Object frequency data
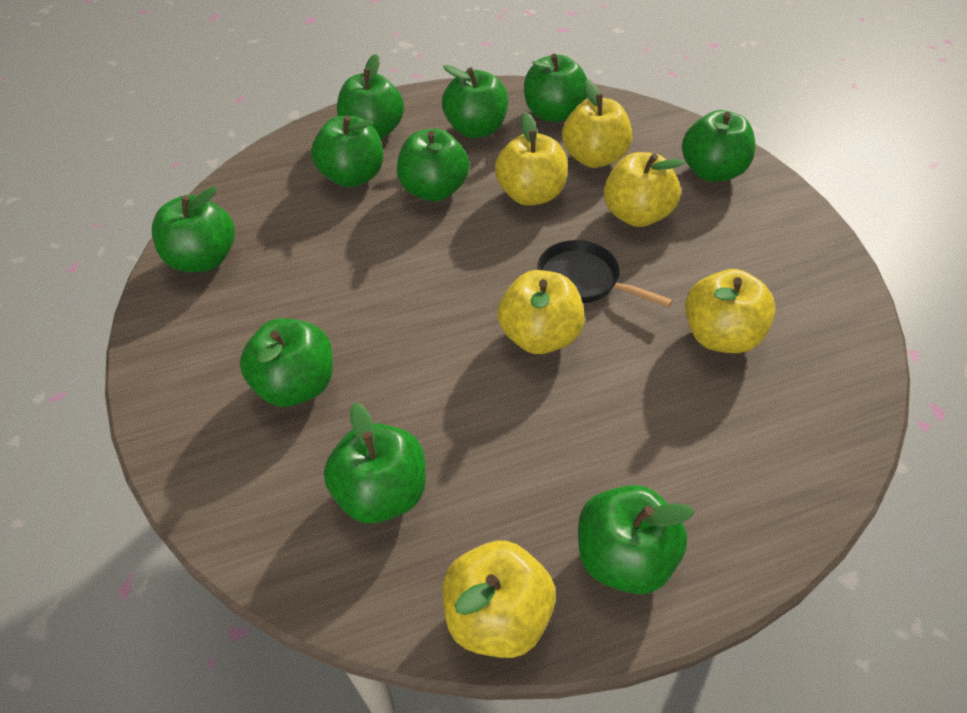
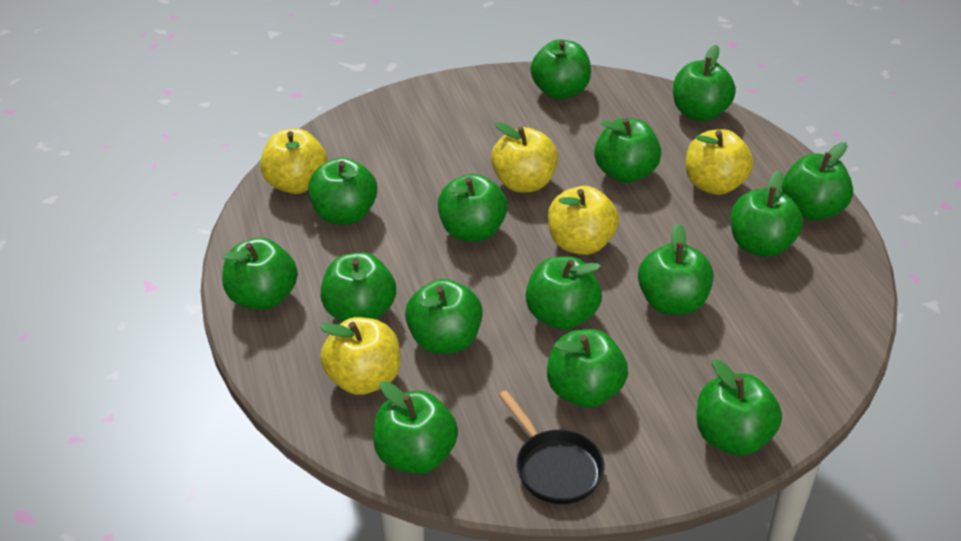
green apple: 10 -> 15
yellow apple: 6 -> 5

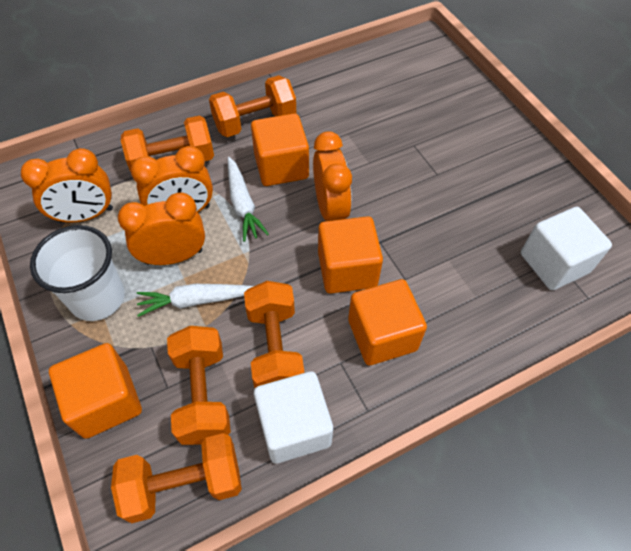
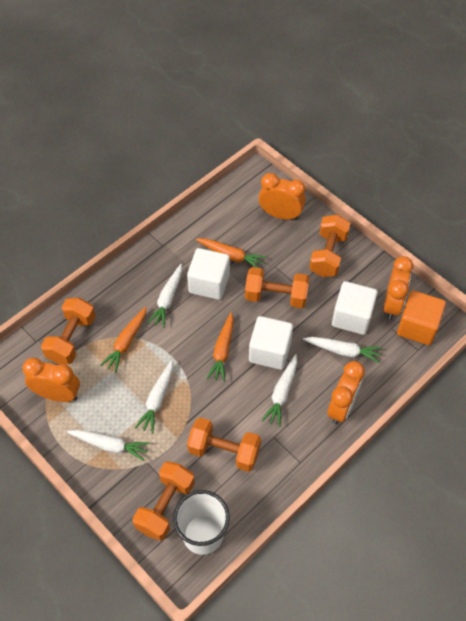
orange carrot: 0 -> 3
orange cube: 4 -> 1
white carrot: 2 -> 5
white cube: 2 -> 3

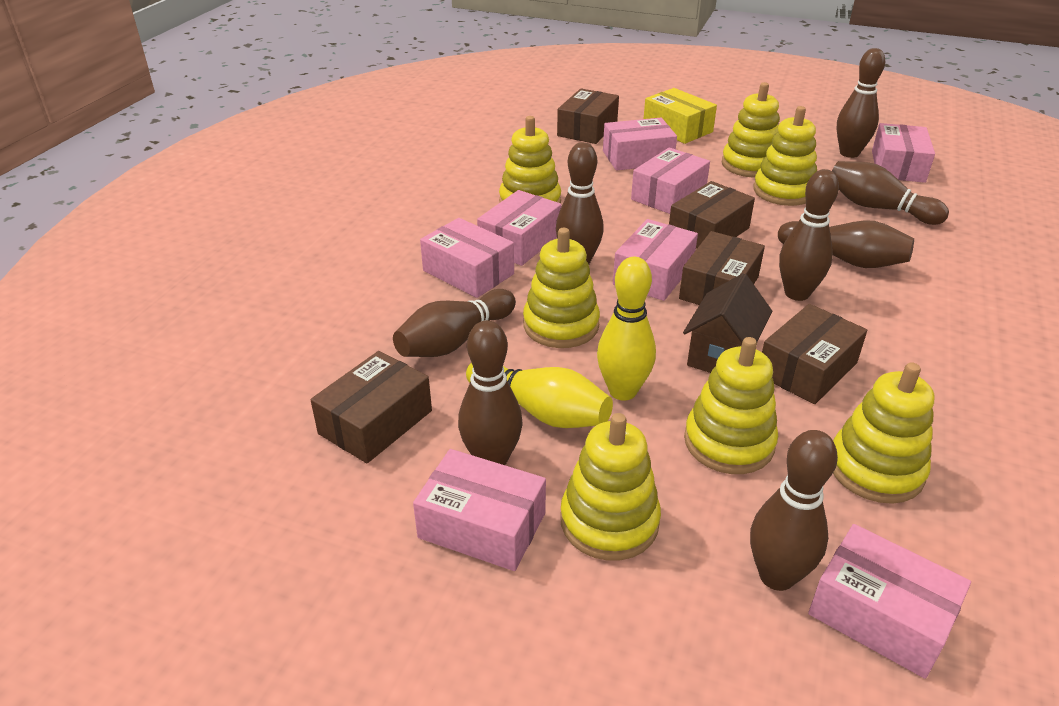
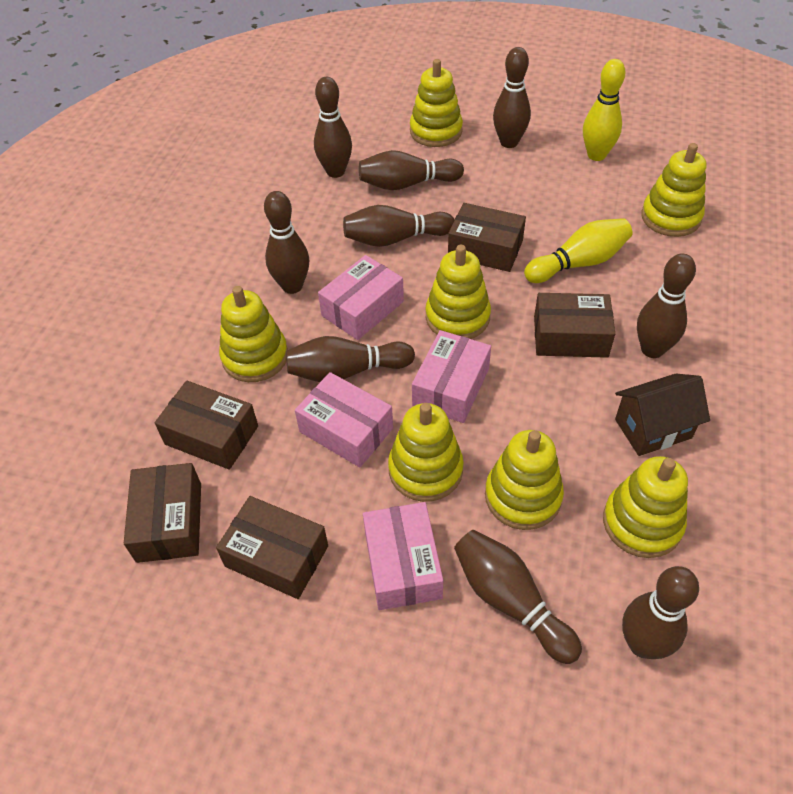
brown bowling pin: 8 -> 9
pink box: 8 -> 4
yellow box: 1 -> 0

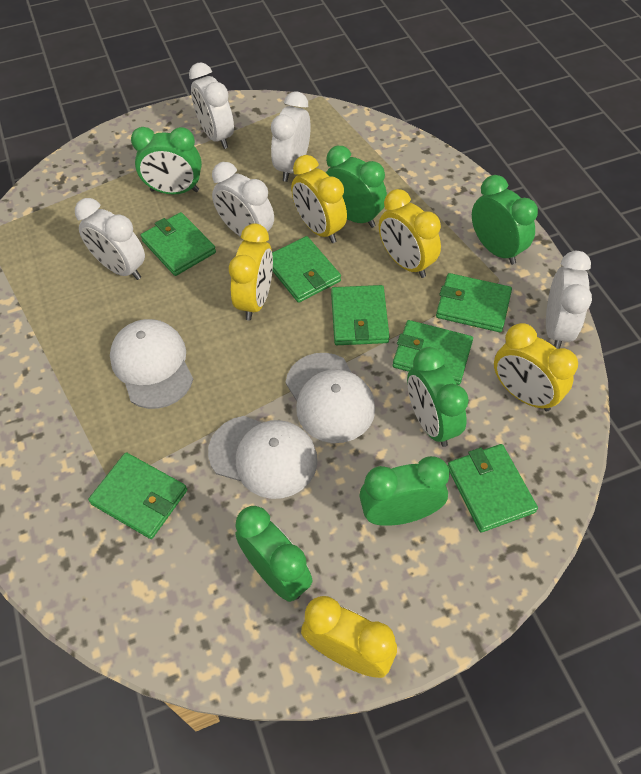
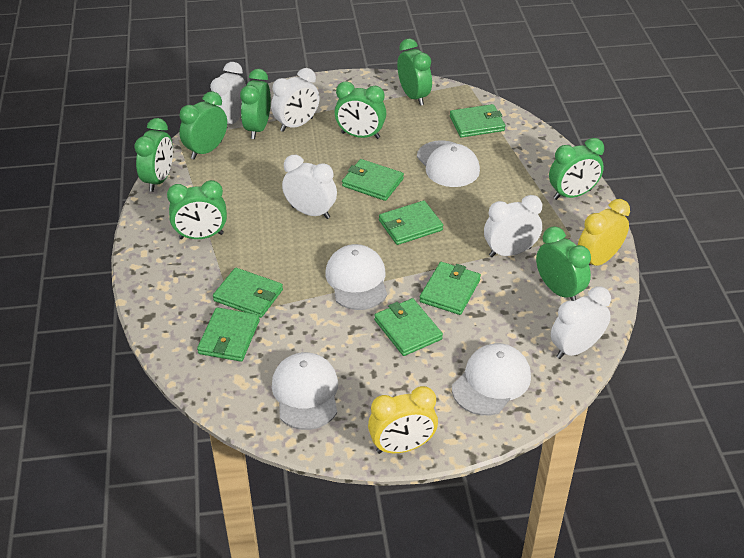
green clock: 6 -> 8
white cap: 3 -> 4
yellow clock: 5 -> 2

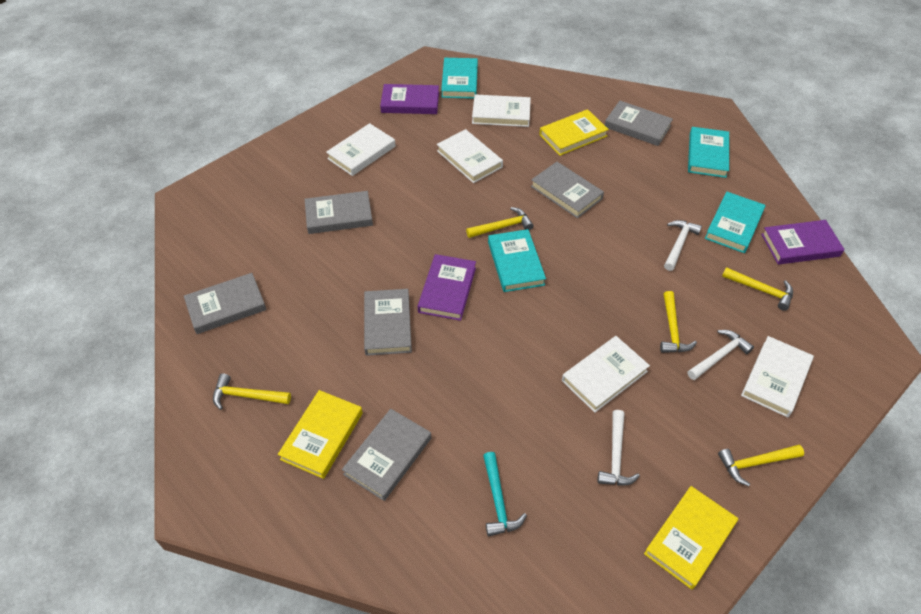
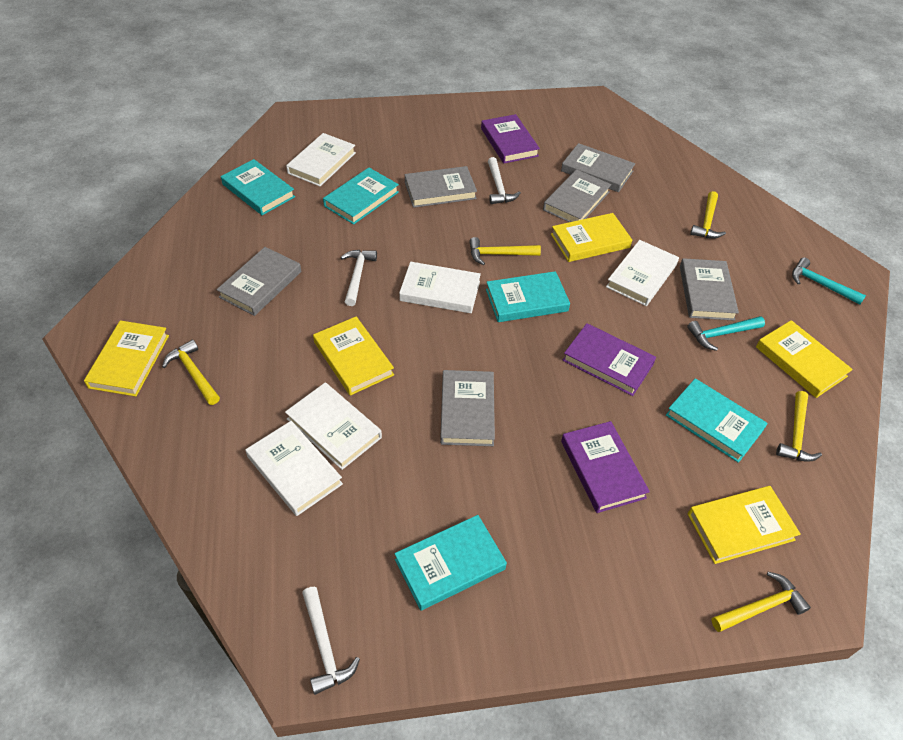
turquoise book: 4 -> 5
turquoise hammer: 1 -> 2
yellow book: 3 -> 5

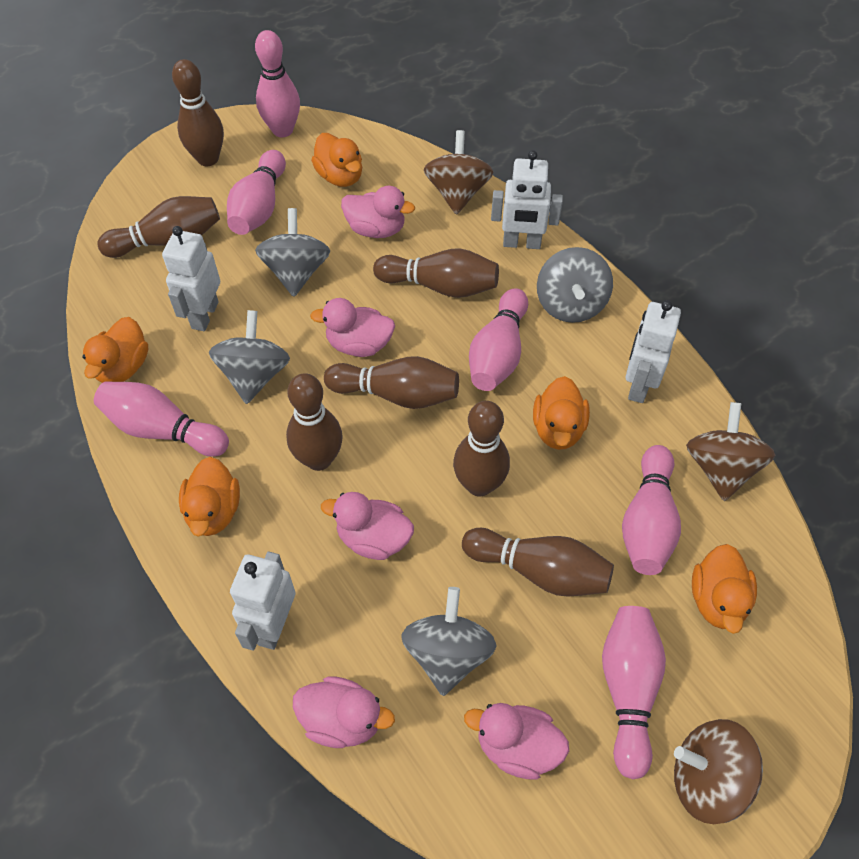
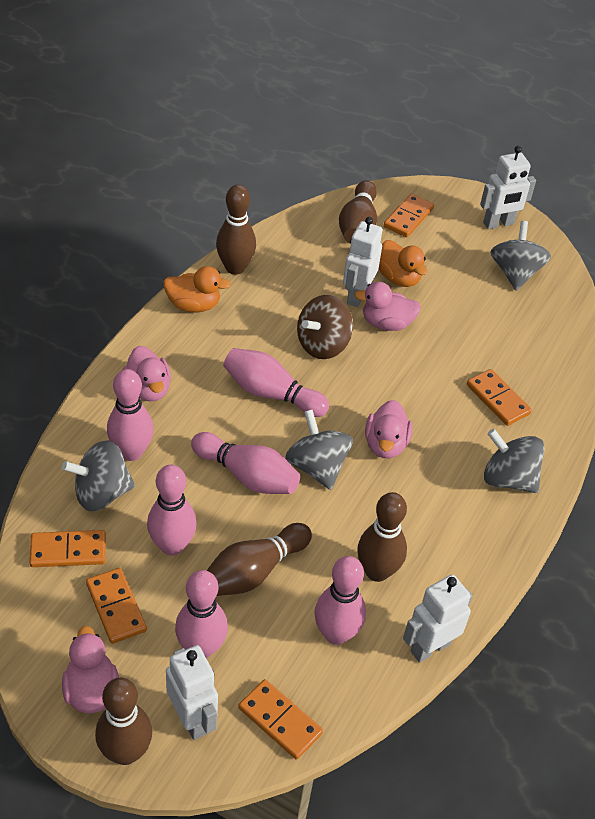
brown bowling pin: 7 -> 5
brown spinning top: 3 -> 1
orange domino: 0 -> 5
orange duck: 5 -> 2
pink duck: 5 -> 4

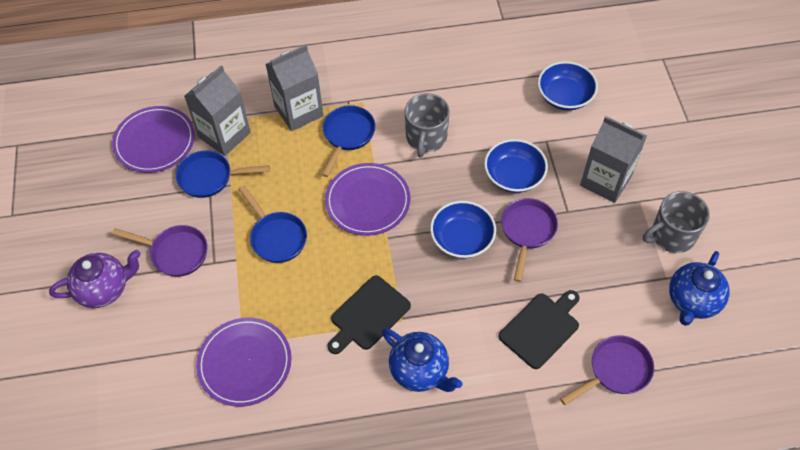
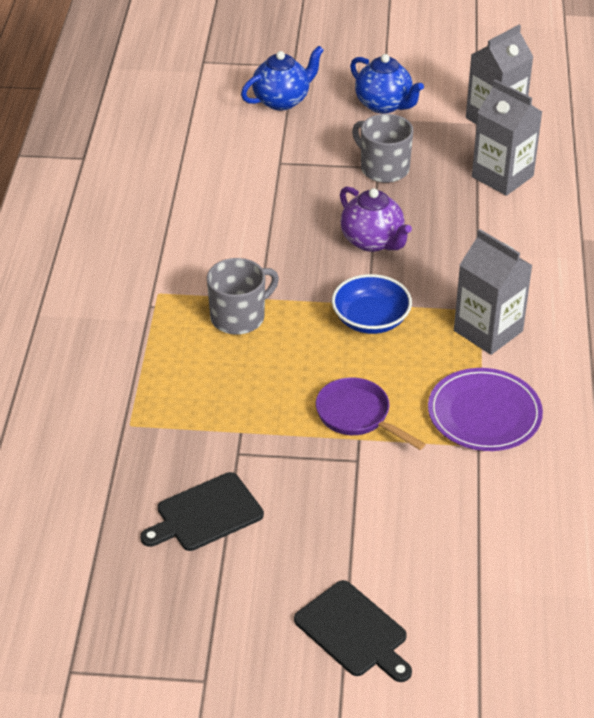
blue bowl: 3 -> 1
blue pan: 3 -> 0
purple pan: 3 -> 1
purple plate: 3 -> 1

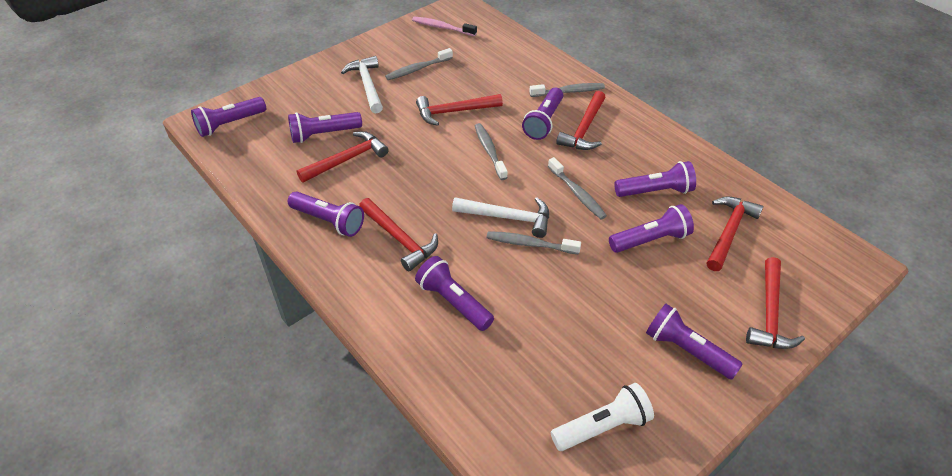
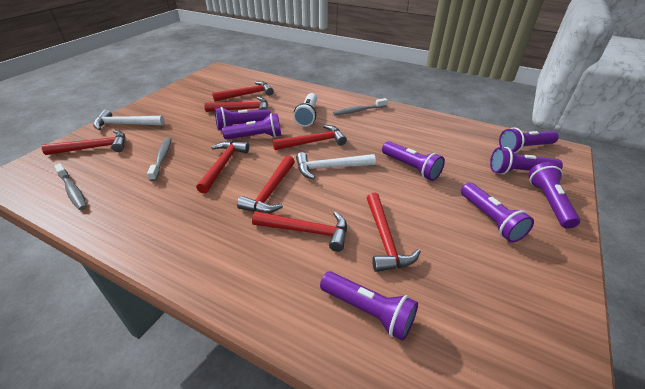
grey toothbrush: 5 -> 3
pink toothbrush: 1 -> 0
red hammer: 6 -> 8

Job item
Pictures do not belong in the copy. Repeat only the lines from the top of the records through the line containing "grey toothbrush: 5 -> 3".

Completed exercise
green apple: 10 -> 15
yellow apple: 6 -> 5

orange carrot: 0 -> 3
orange cube: 4 -> 1
white carrot: 2 -> 5
white cube: 2 -> 3

brown bowling pin: 8 -> 9
pink box: 8 -> 4
yellow box: 1 -> 0

green clock: 6 -> 8
white cap: 3 -> 4
yellow clock: 5 -> 2

turquoise book: 4 -> 5
turquoise hammer: 1 -> 2
yellow book: 3 -> 5

brown bowling pin: 7 -> 5
brown spinning top: 3 -> 1
orange domino: 0 -> 5
orange duck: 5 -> 2
pink duck: 5 -> 4

blue bowl: 3 -> 1
blue pan: 3 -> 0
purple pan: 3 -> 1
purple plate: 3 -> 1

grey toothbrush: 5 -> 3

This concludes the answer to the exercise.